## EXERCISE PROMPT
Take the line that has "Findregions matching adipose tissue." in it and every line after it to the end of the entries, and reproduce them exactly.

-- PROVIDED DATA start --

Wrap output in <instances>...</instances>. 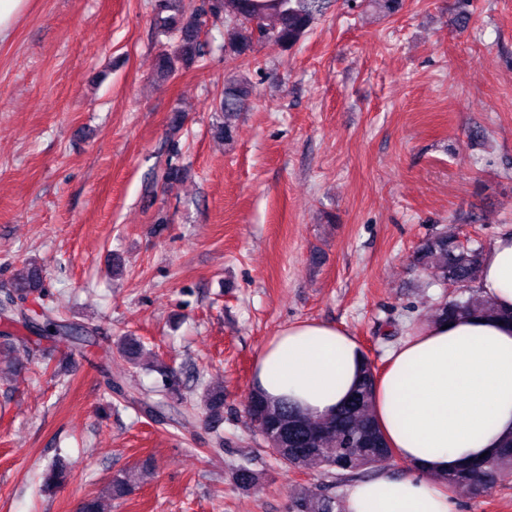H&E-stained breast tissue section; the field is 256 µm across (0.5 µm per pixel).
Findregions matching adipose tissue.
I'll list each match as a JSON object with an SVG mask.
<instances>
[{
  "label": "adipose tissue",
  "instance_id": "ef3b65f1",
  "mask_svg": "<svg viewBox=\"0 0 512 512\" xmlns=\"http://www.w3.org/2000/svg\"><path fill=\"white\" fill-rule=\"evenodd\" d=\"M475 288L497 308L512 309V232L486 249ZM363 363L361 345L344 328L297 322L260 350L252 387L328 416L349 399ZM374 410L393 454L414 473L355 483L346 512H455L440 477L512 436V324L479 314L425 322L389 352Z\"/></svg>",
  "mask_w": 512,
  "mask_h": 512
}]
</instances>
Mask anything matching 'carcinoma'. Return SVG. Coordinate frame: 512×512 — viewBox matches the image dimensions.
Returning a JSON list of instances; mask_svg holds the SVG:
<instances>
[{"label":"carcinoma","mask_w":512,"mask_h":512,"mask_svg":"<svg viewBox=\"0 0 512 512\" xmlns=\"http://www.w3.org/2000/svg\"><path fill=\"white\" fill-rule=\"evenodd\" d=\"M378 12L392 16L403 8V0H368ZM335 0H202L193 7L189 17L179 22L176 16L162 17L159 26L166 34H176L178 44L174 53L159 55L158 71L168 78L176 72L175 62L185 63L205 53L201 41L203 29L209 22L221 20L233 30L229 48L241 56L253 45L273 41L284 47L300 42L312 27L334 5ZM251 94L246 79L241 78L224 89L219 110L224 122L217 125L216 136L223 140L233 138V119L241 111ZM483 246H470L460 241L455 232H435L418 251V263L445 284L457 288L458 294L438 304L432 318L452 320L471 312L497 316L511 322L512 312H503L491 302L472 293L483 261ZM42 285L39 267L27 263L16 270L11 280L12 291L0 300V320L21 323L35 330L41 337H60L77 349L93 345L88 327L58 320L51 312L41 313V319L30 315L29 295ZM116 350L129 362L142 365L146 348L137 336H123ZM163 379L166 395L176 403H183L181 385L176 372L167 365L154 366ZM377 369L372 361L365 364L363 376L349 401L336 413L319 418L303 415L287 400L276 403L251 393L246 416L257 423L267 447L281 465L293 471L319 469L337 476H356L391 458L385 436L377 424L373 401ZM199 405L207 418L218 423L223 419L224 391L205 389ZM70 476L69 466L57 458L45 469L44 485L52 489L65 484ZM512 476V439L506 441L498 453L479 463L453 471L444 478V484L455 491L463 489L472 497L489 493L498 483ZM238 488L249 491L257 487L260 475L241 466L233 473ZM136 485V473L121 471L112 476L105 490L109 497L120 499ZM290 512H343L341 499L325 489L302 492L292 497Z\"/></svg>","instance_id":"obj_1"}]
</instances>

-- PROVIDED DATA end --

## RESPONSE TO THIS EXERCISE
Findregions matching adipose tissue.
I'll list each match as a JSON object with an SVG mask.
<instances>
[{
  "label": "adipose tissue",
  "instance_id": "ef3b65f1",
  "mask_svg": "<svg viewBox=\"0 0 512 512\" xmlns=\"http://www.w3.org/2000/svg\"><path fill=\"white\" fill-rule=\"evenodd\" d=\"M475 288L497 308L512 309V232L486 249ZM363 363L361 345L344 328L297 322L260 350L252 387L328 416L349 399ZM374 410L393 454L414 473L355 483L346 512H455L440 477L512 436V324L479 314L425 322L389 352Z\"/></svg>",
  "mask_w": 512,
  "mask_h": 512
}]
</instances>
Mask anything matching 'carcinoma'. Return SVG. Coordinate frame: 512×512 — viewBox matches the image dimensions.
Returning a JSON list of instances; mask_svg holds the SVG:
<instances>
[{"label":"carcinoma","mask_w":512,"mask_h":512,"mask_svg":"<svg viewBox=\"0 0 512 512\" xmlns=\"http://www.w3.org/2000/svg\"><path fill=\"white\" fill-rule=\"evenodd\" d=\"M378 12L392 16L403 8V0H368ZM335 0H202L193 7L189 17L179 22L176 16L162 17L159 26L166 34H176L178 44L174 53L159 55L158 71L168 78L176 72L175 62L185 63L205 53L201 41L203 29L209 22L221 20L233 30L229 48L241 56L253 45L273 41L284 47L300 42L312 27L334 5ZM251 94L246 79L241 78L224 89L219 110L224 122L217 125L216 136L223 140L233 138V119L241 111ZM483 246H470L460 241L455 232H435L418 251V263L445 284L457 288L458 294L438 304L432 318L452 320L471 312L497 316L511 322L512 312H503L491 302L472 293L483 261ZM42 285L39 267L27 263L16 270L11 280L12 291L0 300V320L21 323L35 330L41 337H60L77 349L93 345L88 327L58 320L51 312L41 313V319L30 315L29 295ZM116 350L129 362L142 365L146 348L137 336H123ZM163 379L166 395L176 403H183L181 385L176 372L167 365L154 366ZM377 369L372 361L365 364L363 376L349 401L336 413L319 418L303 415L287 400L276 403L251 393L246 416L257 423L267 447L281 465L293 471L319 469L337 476H356L391 458L385 436L377 424L373 401ZM199 405L207 418L218 423L223 419L224 391L205 389ZM70 476L69 466L57 458L45 469L44 485L52 489L65 484ZM512 476V439L506 441L498 453L479 463L453 471L444 478V484L455 491L463 489L472 497L489 493L498 483ZM238 488L249 491L257 487L260 475L241 466L233 473ZM136 485V473L121 471L112 476L105 490L109 497L120 499ZM290 512H343L341 499L325 489L302 492L292 497Z\"/></svg>","instance_id":"obj_1"}]
</instances>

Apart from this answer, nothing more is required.